- **SHORT PROBLEM**: Pick out each line in the listing below that contains the string "kern", and copy those lines.

═══ DATA FOR THIS EXERCISE

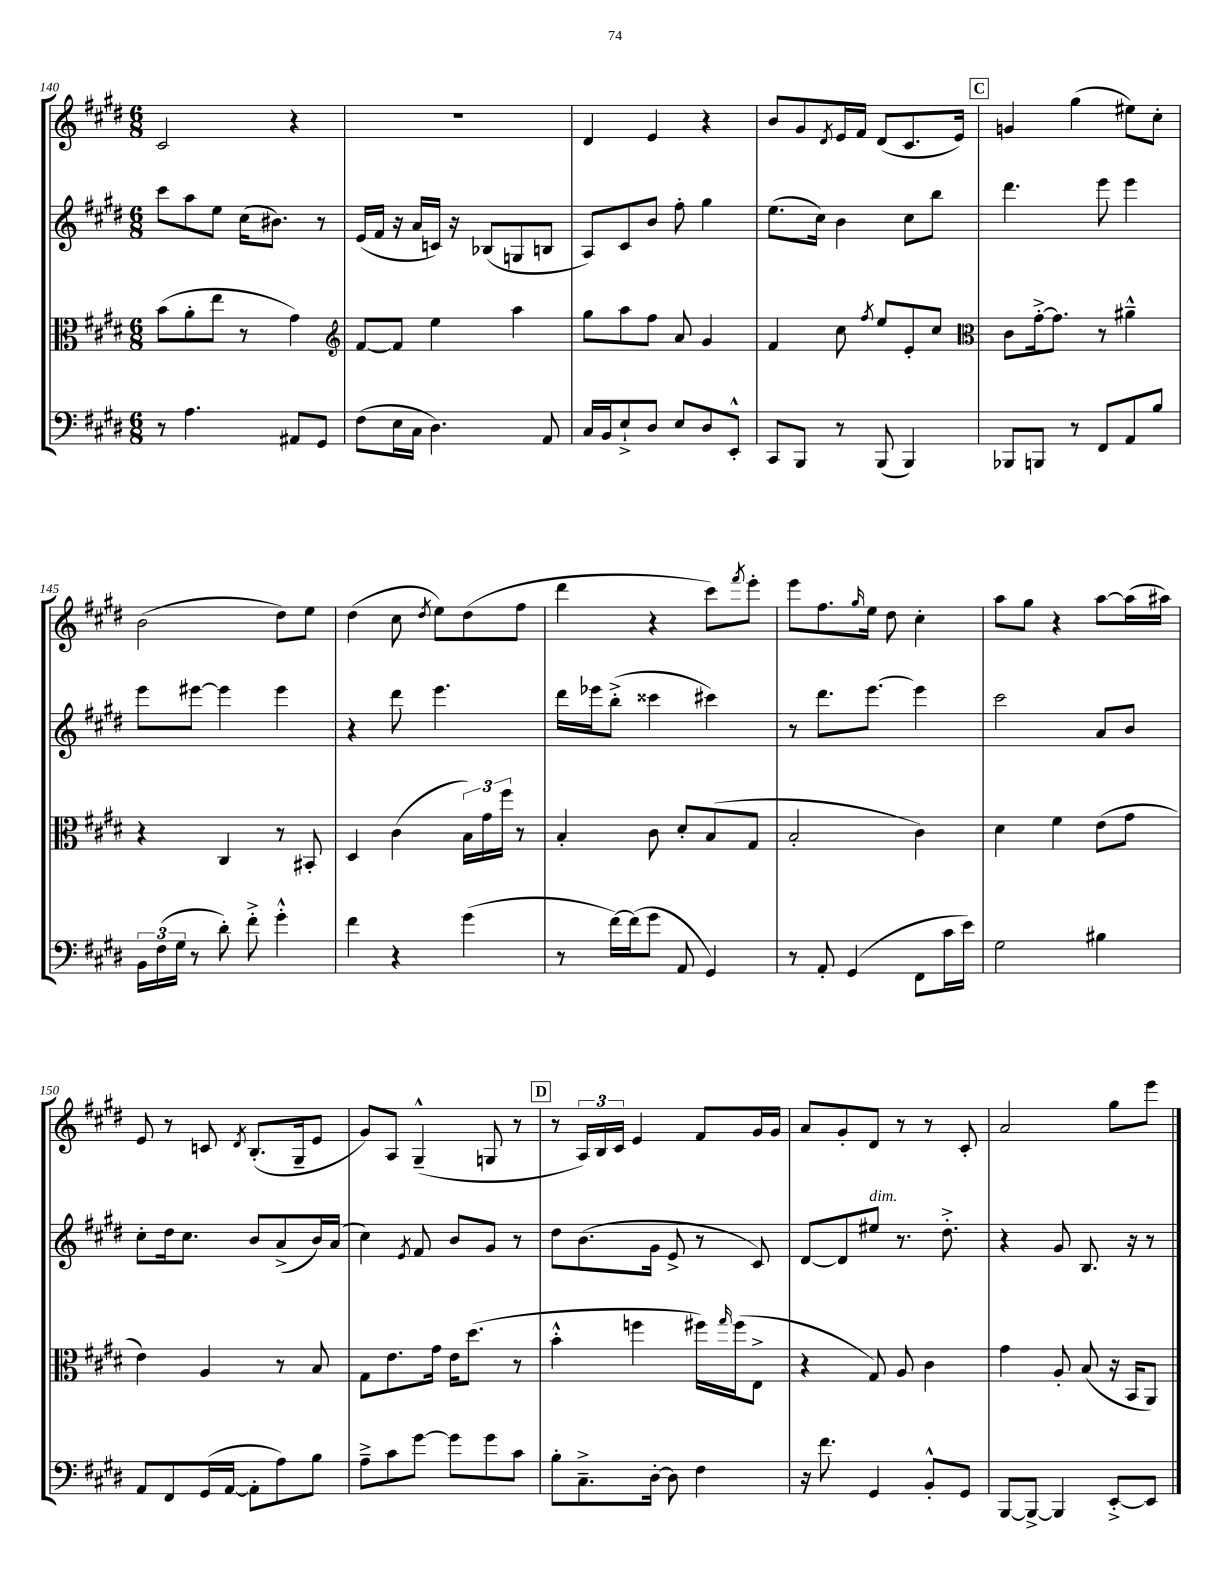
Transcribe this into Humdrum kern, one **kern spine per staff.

**kern	**kern	**kern	**kern
*staff4	*staff3	*staff2	*staff1
*clefF4	*clefC3	*clefG2	*clefG2
*k[f#c#g#d#]	*k[f#c#g#d#]	*k[f#c#g#d#]	*k[f#c#g#d#]
*M6/8	*M6/8	*M6/8	*M6/8
8r	(8b	8ccc#	2c#
4.A	8a'	8aa	.
.	8ee	8ee	.
.	8r	(16cc#	.
.	.	8.b#)	.
8AA#	4g#)	.	4r
8GG#	.	8r	.
=	=	=	=
*	*clefG2	*	*
(8F#	[8f#	(16e	2.r
.	.	16f#	.
16E	8f#]	16r	.
16C#	.	16a	.
4.D#)	4ee	16c)	.
.	.	16r	.
.	.	(8B-	.
.	4aa	8G	.
8AA	.	8B	.
=	=	=	=
16C#	8gg#	8A)	4d#
16BB	.	.	.
8E`^	8aa	8c#	.
8D#	8ff#	8b	4e
8E	8a	8ff#'	.
8D#	4g#	4gg#	4r
8EE'^^	.	.	.
=	=	=	=
8CC#	4f#	(8.ee	8b
8BBB	.	.	8g#
.	.	16cc#)	.
.	.	.	8qd#
8r	8cc#	4b	16e
.	.	.	16f#
.	8qff#	.	.
(8BBB	8ee	.	(8d#
4BBB)	8e'	8cc#	8.c#
.	8cc#	8bb	.
.	.	.	16e)
=	=	=	=
*	*clefC3	*	*
8BBB-	8c#	4.ddd#	4g
8BBB	[16g#'^	.	.
.	8.g#]	.	.
8r	.	.	(4gg#
8FF#	8r	8eee	.
8AA	4a#~^^	4eee	8ee#)
8B	.	.	8cc#'
=	=	=	=
24BB	4r	8eee	(2b
(24F#	.	.	.
24G#	.	.	.
8r	.	[8eee#	.
8d#')	4C#	4eee#]	.
8f#'^	.	.	.
4g#'^^	8r	4eee#	8dd#)
.	8BB#'	.	8ee
=	=	=	=
4f#	4D#	4r	(4dd#
4r	(4c#	8ddd#	8cc#
.	.	.	8qdd#
.	.	4.eee	8ee)
(4g#	24B)	.	(8dd#
.	24g#	.	.
.	24ff#	.	.
.	8r	.	8ff#
=	=	=	=
8r	4B'	16ddd#	4ddd#
.	.	16eee-	.
[16f#)	.	(8bb'^	.
(16f#]	.	.	.
8g#	8c#	4ccc##	4r
8AA	8d#'	.	.
4GG#)	(8B	4ccc#)	8ccc#)
.	.	.	8qfff#
.	8G#	.	8eee'
=	=	=	=
8r	2B'	8r	8eee
8AA'	.	8.ddd#	8.ff#
(4GG#	.	.	.
.	.	.	16qqgg#
.	.	[8.eee	16ee
.	.	.	8dd#
8FF#	4c#)	4eee]	4cc#'
16c#	.	.	.
16e)	.	.	.
=	=	=	=
2G#	4d#	2ccc#	8aa
.	.	.	8gg#
.	4f#	.	4r
4B#	(8e	8a	[8aa
.	8g#	8b	(16aa]
.	.	.	16aa#)
=	=	=	=
8AA	4e)	8cc#'	8e
8FF#	.	16dd#	8r
.	.	8.cc#	.
(16GG#	4A	.	8c
[16AA	.	.	.
.	.	.	8qd#
8AA']	.	8b	(8.B'
8A)	8r	(8a^	.
.	.	.	16G#~
8B	8B	16b)	8e
.	.	(16a	.
=	=	=	=
8A~^	8G#	4cc#)	8g#)
8c#	8.e	.	8A
.	.	8qe	.
[8g#	.	8f#	(4G#~^^
.	16g#	.	.
8g#]	16e	8b	.
.	(8.dd#	.	.
8g#	.	8g#	8G
8c#	8r	8r	8r
=	=	=	=
8B'	4b'^^	8dd#	8r
8.C#~^	.	(8.b	24A)
.	.	.	24B
.	.	.	24c#
.	4ff	.	4e
[16D#'	.	16g#	.
8D#]	.	8e^	.
4F#	16ff#)	8r	8f#
.	16qqgg#	.	.
.	(16ff#	.	.
.	8E^	8c#)	16g#
.	.	.	16g#
=	=	=	=
16r	4r	[8d#	8a
8.f#	.	.	.
.	.	8d#]	8g#'
4GG#	8G#)	8ee#	8d#
.	8A	8.r	8r
8BB'^^	4c#	.	8r
.	.	8.dd#'^	.
8GG#	.	.	8c#'
=	=	=	=
[8BBB	4g#	4r	2a
8BBB^_	.	.	.
4BBB]	8A'	8g#	.
.	(8B	8.B	.
[8EE'^	16r	.	8gg#
.	16BB	16r	.
8EE]	8AA)	8r	8eee
==	==	==	==
*-	*-	*-	*-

══════

- **SOLUTION TO THIS EXERCISE**:
Transcribe this into Humdrum kern, one **kern spine per staff.
**kern	**kern	**kern	**kern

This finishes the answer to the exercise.